[TASK REQUIREMENTS] The answer should be each line of the records that contains the word "yellow"; please copy them all.

[SUPPLIED DATA]
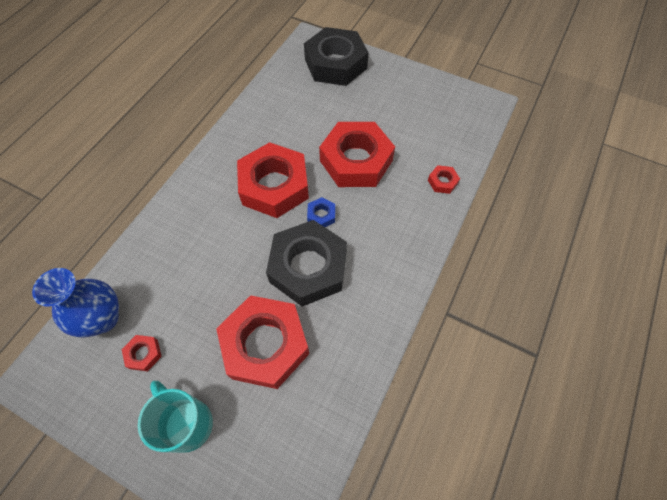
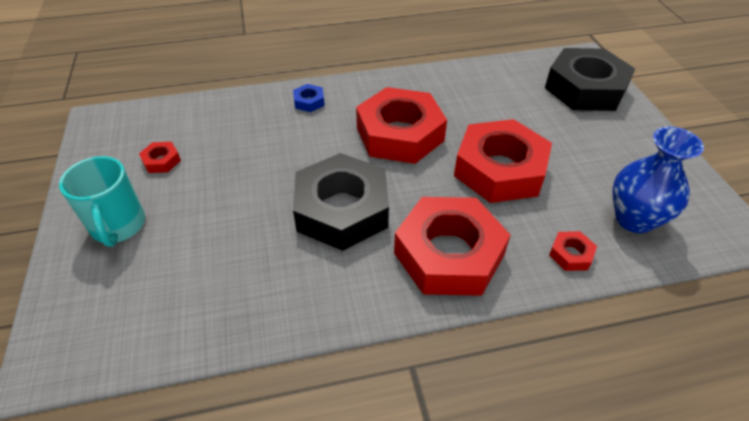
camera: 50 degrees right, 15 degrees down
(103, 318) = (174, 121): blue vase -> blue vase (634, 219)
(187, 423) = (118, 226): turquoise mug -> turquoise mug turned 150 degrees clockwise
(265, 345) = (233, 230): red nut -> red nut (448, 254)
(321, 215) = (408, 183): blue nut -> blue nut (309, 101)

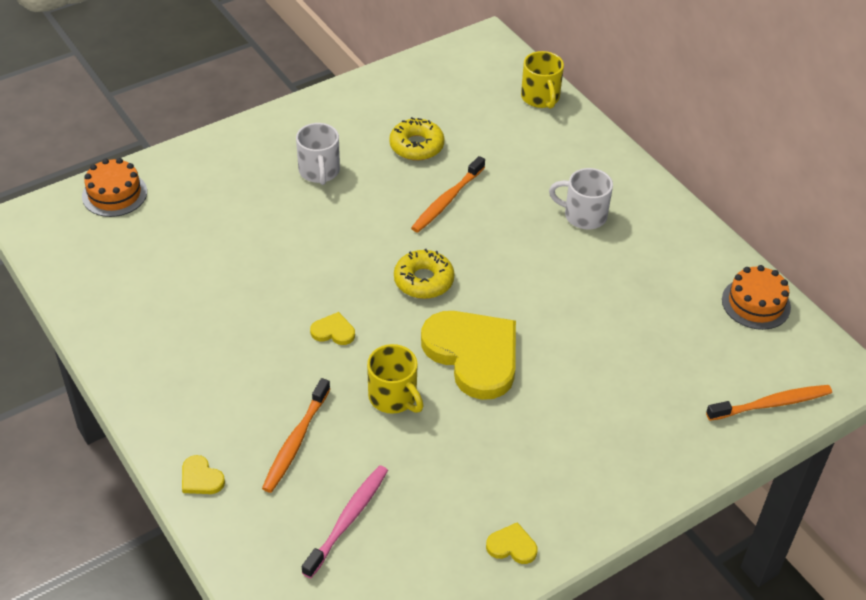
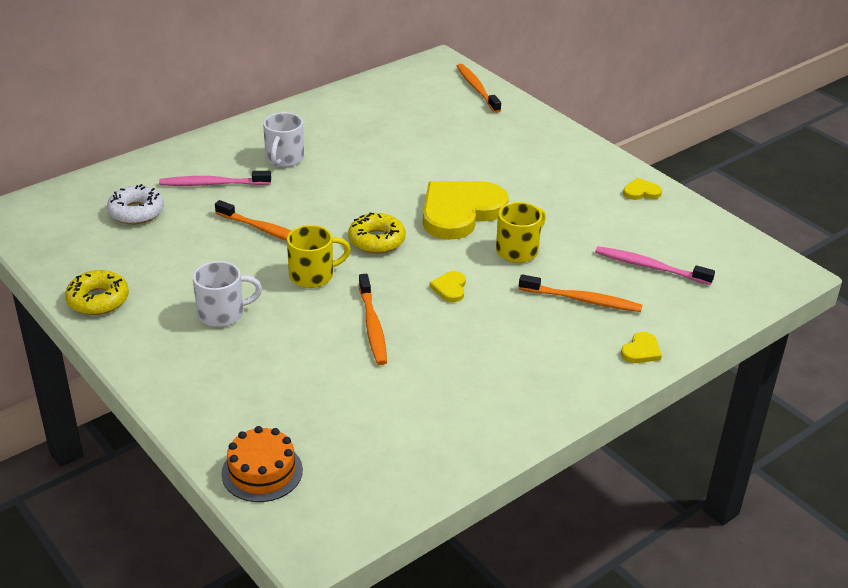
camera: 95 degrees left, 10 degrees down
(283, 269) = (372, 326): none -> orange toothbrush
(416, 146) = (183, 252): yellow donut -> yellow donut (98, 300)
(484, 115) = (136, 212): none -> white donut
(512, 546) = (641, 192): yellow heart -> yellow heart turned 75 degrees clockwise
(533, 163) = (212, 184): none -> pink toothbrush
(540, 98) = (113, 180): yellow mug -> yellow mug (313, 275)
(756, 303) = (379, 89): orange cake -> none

...

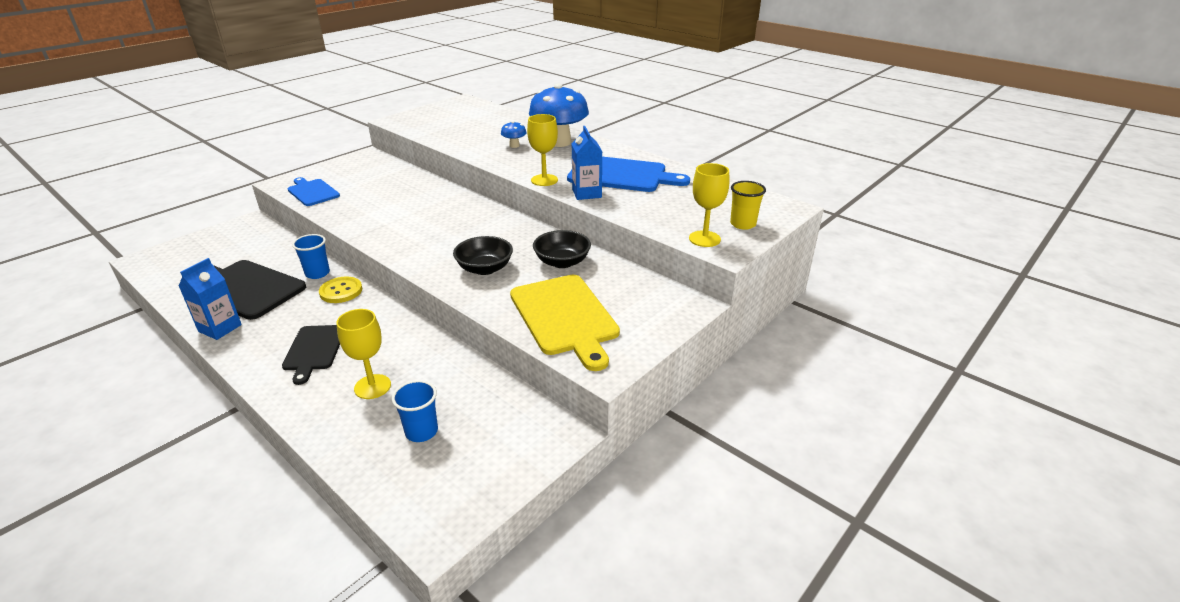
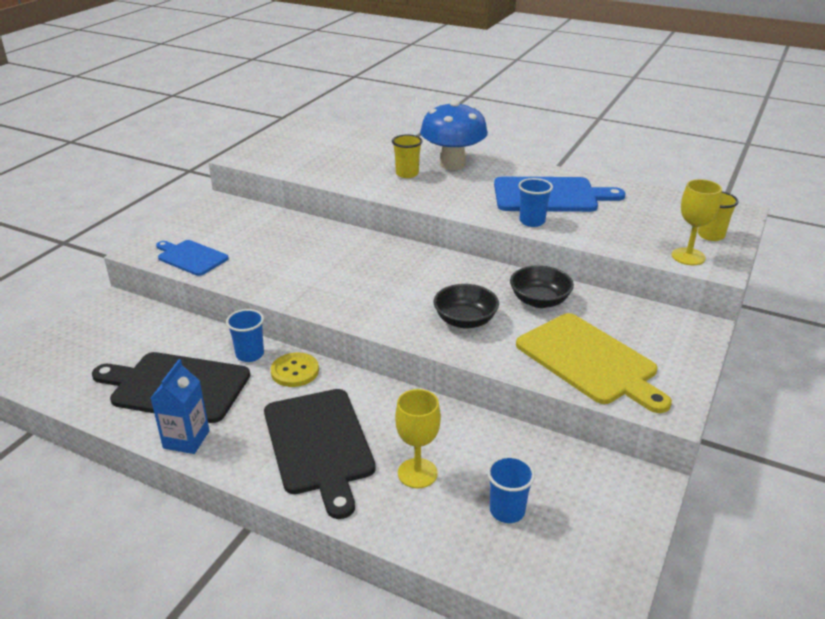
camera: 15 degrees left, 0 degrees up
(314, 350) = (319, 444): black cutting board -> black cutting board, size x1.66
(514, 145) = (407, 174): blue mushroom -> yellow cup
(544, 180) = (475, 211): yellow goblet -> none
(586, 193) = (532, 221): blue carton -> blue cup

---

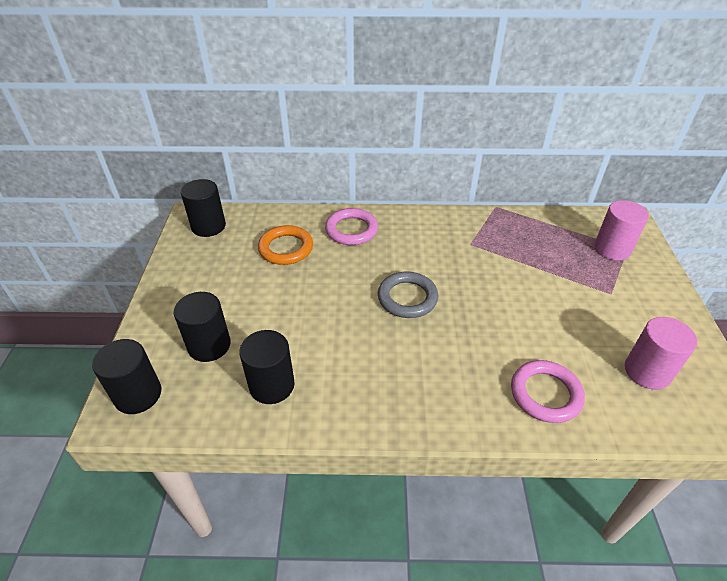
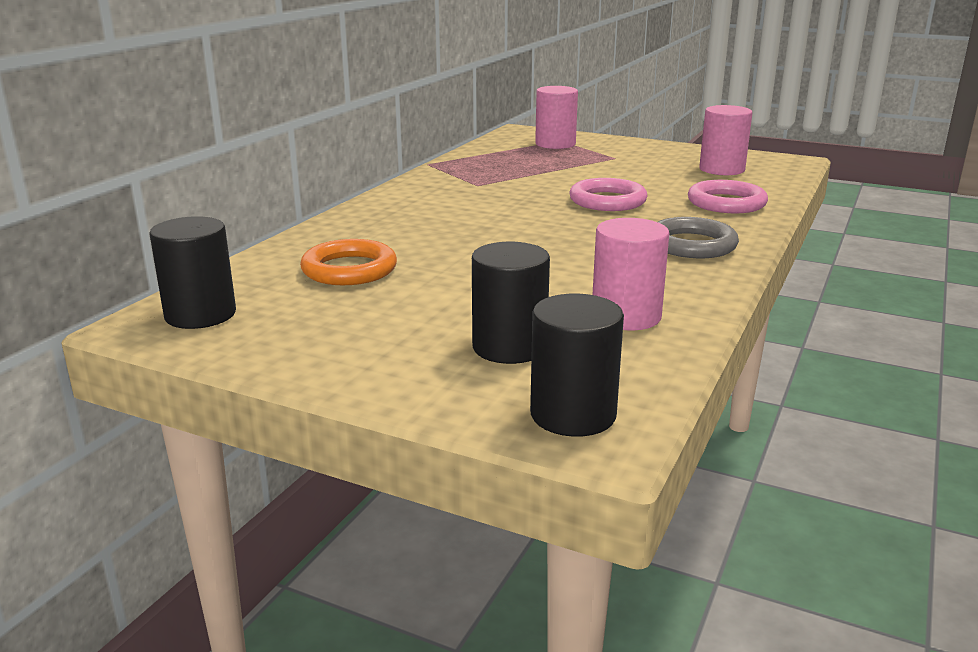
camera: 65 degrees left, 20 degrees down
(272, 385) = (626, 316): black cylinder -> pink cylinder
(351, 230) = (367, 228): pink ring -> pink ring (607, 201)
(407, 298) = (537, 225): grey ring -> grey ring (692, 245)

[RESPONSE TO THE EXERCISE]
(416, 146) = (183, 252): yellow donut -> yellow donut (98, 300)
(512, 546) = (641, 192): yellow heart -> yellow heart turned 75 degrees clockwise
(540, 98) = (113, 180): yellow mug -> yellow mug (313, 275)
(514, 145) = (407, 174): blue mushroom -> yellow cup
(544, 180) = (475, 211): yellow goblet -> none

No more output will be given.